§ **What needs to be done**
Determine how many lines of the data include the word "purple", and write only that number.

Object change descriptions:
┏━━

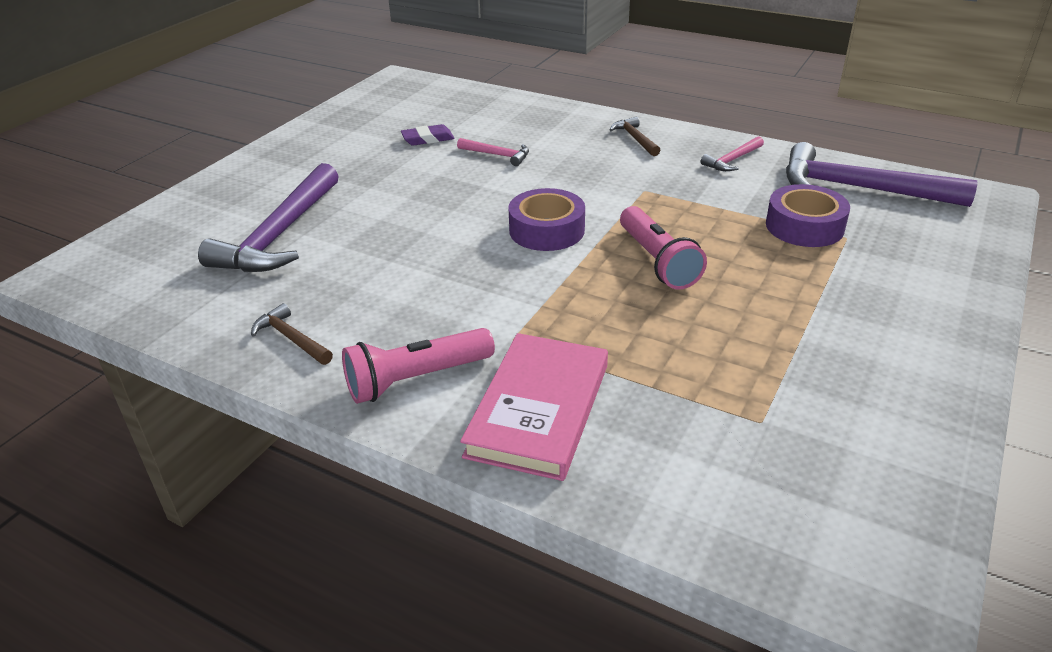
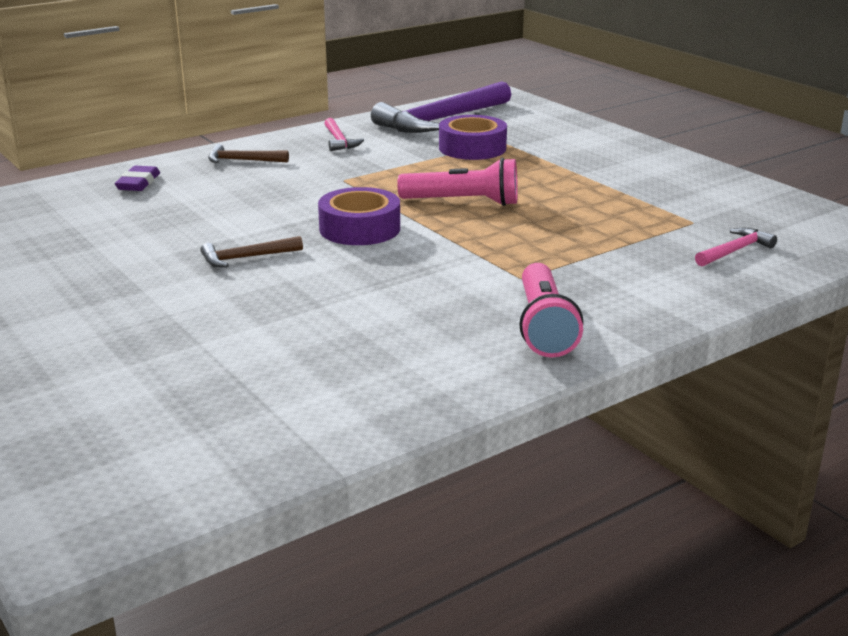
camera: 65 degrees left, 10 degrees down
(279, 235) = (182, 357): purple hammer -> none
(292, 338) = (417, 377): brown hammer -> brown hammer (246, 258)
(428, 139) = (76, 242): purple eraser -> purple eraser (138, 183)
(497, 155) = (177, 218): pink hammer -> pink hammer (735, 251)
(538, 410) = (627, 287): pink book -> none

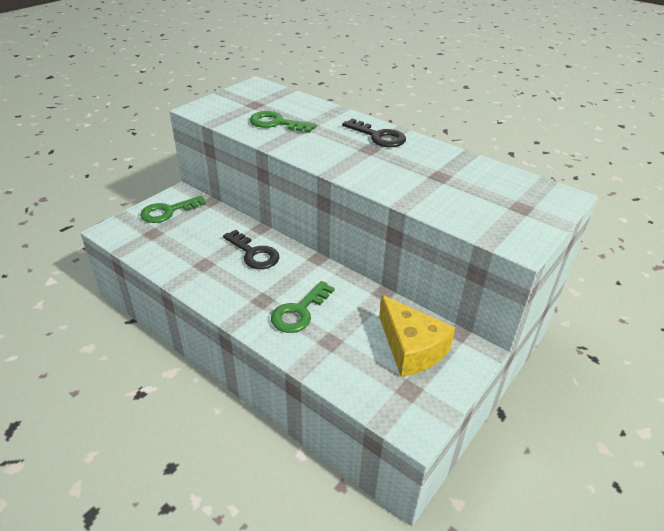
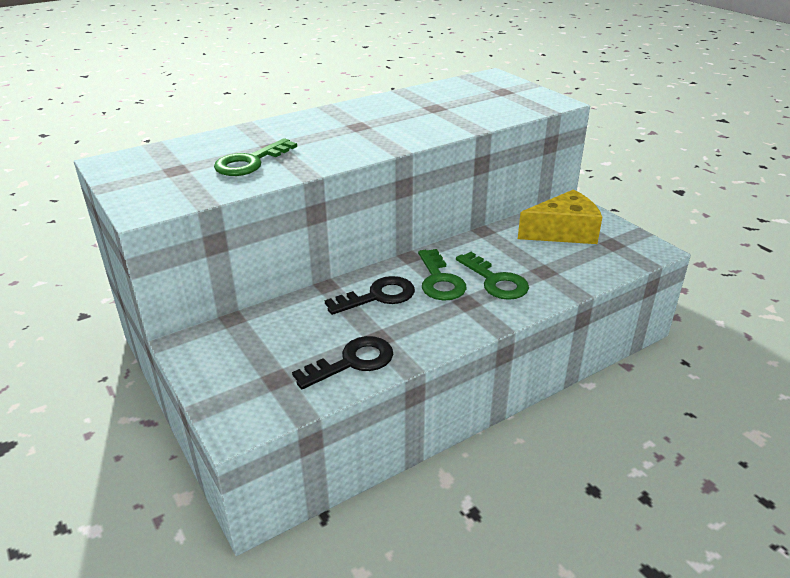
camera: 70 degrees left, 5 degrees down
(168, 211) = (229, 359): green key -> green key (439, 281)
(378, 136) = (335, 117): black key -> black key (352, 362)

┗━━

§ **Output of the task**
2